(Items from a dataset)
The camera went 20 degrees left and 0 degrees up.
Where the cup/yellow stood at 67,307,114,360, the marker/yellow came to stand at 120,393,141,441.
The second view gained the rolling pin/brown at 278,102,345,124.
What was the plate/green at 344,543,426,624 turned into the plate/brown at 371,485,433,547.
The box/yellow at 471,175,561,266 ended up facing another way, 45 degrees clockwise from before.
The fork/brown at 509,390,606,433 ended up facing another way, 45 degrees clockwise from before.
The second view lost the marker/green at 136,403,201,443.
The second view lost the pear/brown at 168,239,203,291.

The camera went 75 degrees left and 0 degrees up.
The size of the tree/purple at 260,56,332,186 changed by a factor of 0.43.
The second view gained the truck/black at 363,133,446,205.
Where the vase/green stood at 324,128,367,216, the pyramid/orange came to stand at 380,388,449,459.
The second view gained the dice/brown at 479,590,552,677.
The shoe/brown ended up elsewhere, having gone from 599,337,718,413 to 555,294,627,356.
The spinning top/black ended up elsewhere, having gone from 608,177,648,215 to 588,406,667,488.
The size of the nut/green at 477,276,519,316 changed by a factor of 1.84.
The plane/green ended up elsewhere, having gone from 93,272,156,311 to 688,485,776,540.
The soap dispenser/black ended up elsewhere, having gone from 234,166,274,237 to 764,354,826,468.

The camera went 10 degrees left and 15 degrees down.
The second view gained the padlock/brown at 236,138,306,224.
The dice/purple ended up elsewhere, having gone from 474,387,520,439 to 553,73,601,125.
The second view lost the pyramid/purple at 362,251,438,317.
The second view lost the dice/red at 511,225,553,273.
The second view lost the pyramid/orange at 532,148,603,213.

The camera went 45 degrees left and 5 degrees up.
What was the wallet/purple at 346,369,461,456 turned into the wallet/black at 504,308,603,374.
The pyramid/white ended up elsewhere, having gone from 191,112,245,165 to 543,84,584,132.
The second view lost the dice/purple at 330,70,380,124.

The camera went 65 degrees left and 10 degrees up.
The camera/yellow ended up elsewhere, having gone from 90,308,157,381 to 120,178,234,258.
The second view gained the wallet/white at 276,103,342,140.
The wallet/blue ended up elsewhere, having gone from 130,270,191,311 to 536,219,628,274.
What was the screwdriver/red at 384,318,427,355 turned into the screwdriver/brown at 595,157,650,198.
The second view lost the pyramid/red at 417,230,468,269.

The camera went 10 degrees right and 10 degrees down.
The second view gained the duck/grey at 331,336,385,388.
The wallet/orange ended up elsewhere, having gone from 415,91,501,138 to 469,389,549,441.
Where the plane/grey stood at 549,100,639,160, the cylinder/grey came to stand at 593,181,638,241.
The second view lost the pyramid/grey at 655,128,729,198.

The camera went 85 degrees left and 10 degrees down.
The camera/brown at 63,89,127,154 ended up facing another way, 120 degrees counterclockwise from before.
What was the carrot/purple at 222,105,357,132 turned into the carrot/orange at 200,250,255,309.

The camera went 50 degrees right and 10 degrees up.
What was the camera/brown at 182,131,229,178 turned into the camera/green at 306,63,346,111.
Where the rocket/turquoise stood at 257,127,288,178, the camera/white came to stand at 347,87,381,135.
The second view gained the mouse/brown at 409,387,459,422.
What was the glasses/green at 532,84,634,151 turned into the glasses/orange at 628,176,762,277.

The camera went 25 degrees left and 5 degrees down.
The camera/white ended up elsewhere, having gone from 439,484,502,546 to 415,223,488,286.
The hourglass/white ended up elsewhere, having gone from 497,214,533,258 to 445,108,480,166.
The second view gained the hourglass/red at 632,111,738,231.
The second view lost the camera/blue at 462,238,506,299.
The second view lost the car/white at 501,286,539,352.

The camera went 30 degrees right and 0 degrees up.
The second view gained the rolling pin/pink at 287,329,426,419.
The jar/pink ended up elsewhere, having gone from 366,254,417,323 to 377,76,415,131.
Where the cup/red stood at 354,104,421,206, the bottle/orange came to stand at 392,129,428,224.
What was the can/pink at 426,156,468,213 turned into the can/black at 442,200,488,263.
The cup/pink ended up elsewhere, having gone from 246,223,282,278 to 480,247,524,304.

» Work task:
Your answer must be the records themselves, output again exactly.

» Exercise solution:
The camera went 20 degrees left and 0 degrees up.
Where the cup/yellow stood at 67,307,114,360, the marker/yellow came to stand at 120,393,141,441.
The second view gained the rolling pin/brown at 278,102,345,124.
What was the plate/green at 344,543,426,624 turned into the plate/brown at 371,485,433,547.
The box/yellow at 471,175,561,266 ended up facing another way, 45 degrees clockwise from before.
The fork/brown at 509,390,606,433 ended up facing another way, 45 degrees clockwise from before.
The second view lost the marker/green at 136,403,201,443.
The second view lost the pear/brown at 168,239,203,291.

The camera went 75 degrees left and 0 degrees up.
The size of the tree/purple at 260,56,332,186 changed by a factor of 0.43.
The second view gained the truck/black at 363,133,446,205.
Where the vase/green stood at 324,128,367,216, the pyramid/orange came to stand at 380,388,449,459.
The second view gained the dice/brown at 479,590,552,677.
The shoe/brown ended up elsewhere, having gone from 599,337,718,413 to 555,294,627,356.
The spinning top/black ended up elsewhere, having gone from 608,177,648,215 to 588,406,667,488.
The size of the nut/green at 477,276,519,316 changed by a factor of 1.84.
The plane/green ended up elsewhere, having gone from 93,272,156,311 to 688,485,776,540.
The soap dispenser/black ended up elsewhere, having gone from 234,166,274,237 to 764,354,826,468.

The camera went 10 degrees left and 15 degrees down.
The second view gained the padlock/brown at 236,138,306,224.
The dice/purple ended up elsewhere, having gone from 474,387,520,439 to 553,73,601,125.
The second view lost the pyramid/purple at 362,251,438,317.
The second view lost the dice/red at 511,225,553,273.
The second view lost the pyramid/orange at 532,148,603,213.

The camera went 45 degrees left and 5 degrees up.
What was the wallet/purple at 346,369,461,456 turned into the wallet/black at 504,308,603,374.
The pyramid/white ended up elsewhere, having gone from 191,112,245,165 to 543,84,584,132.
The second view lost the dice/purple at 330,70,380,124.

The camera went 65 degrees left and 10 degrees up.
The camera/yellow ended up elsewhere, having gone from 90,308,157,381 to 120,178,234,258.
The second view gained the wallet/white at 276,103,342,140.
The wallet/blue ended up elsewhere, having gone from 130,270,191,311 to 536,219,628,274.
What was the screwdriver/red at 384,318,427,355 turned into the screwdriver/brown at 595,157,650,198.
The second view lost the pyramid/red at 417,230,468,269.

The camera went 10 degrees right and 10 degrees down.
The second view gained the duck/grey at 331,336,385,388.
The wallet/orange ended up elsewhere, having gone from 415,91,501,138 to 469,389,549,441.
Where the plane/grey stood at 549,100,639,160, the cylinder/grey came to stand at 593,181,638,241.
The second view lost the pyramid/grey at 655,128,729,198.

The camera went 85 degrees left and 10 degrees down.
The camera/brown at 63,89,127,154 ended up facing another way, 120 degrees counterclockwise from before.
What was the carrot/purple at 222,105,357,132 turned into the carrot/orange at 200,250,255,309.

The camera went 50 degrees right and 10 degrees up.
What was the camera/brown at 182,131,229,178 turned into the camera/green at 306,63,346,111.
Where the rocket/turquoise stood at 257,127,288,178, the camera/white came to stand at 347,87,381,135.
The second view gained the mouse/brown at 409,387,459,422.
What was the glasses/green at 532,84,634,151 turned into the glasses/orange at 628,176,762,277.

The camera went 25 degrees left and 5 degrees down.
The camera/white ended up elsewhere, having gone from 439,484,502,546 to 415,223,488,286.
The hourglass/white ended up elsewhere, having gone from 497,214,533,258 to 445,108,480,166.
The second view gained the hourglass/red at 632,111,738,231.
The second view lost the camera/blue at 462,238,506,299.
The second view lost the car/white at 501,286,539,352.

The camera went 30 degrees right and 0 degrees up.
The second view gained the rolling pin/pink at 287,329,426,419.
The jar/pink ended up elsewhere, having gone from 366,254,417,323 to 377,76,415,131.
Where the cup/red stood at 354,104,421,206, the bottle/orange came to stand at 392,129,428,224.
What was the can/pink at 426,156,468,213 turned into the can/black at 442,200,488,263.
The cup/pink ended up elsewhere, having gone from 246,223,282,278 to 480,247,524,304.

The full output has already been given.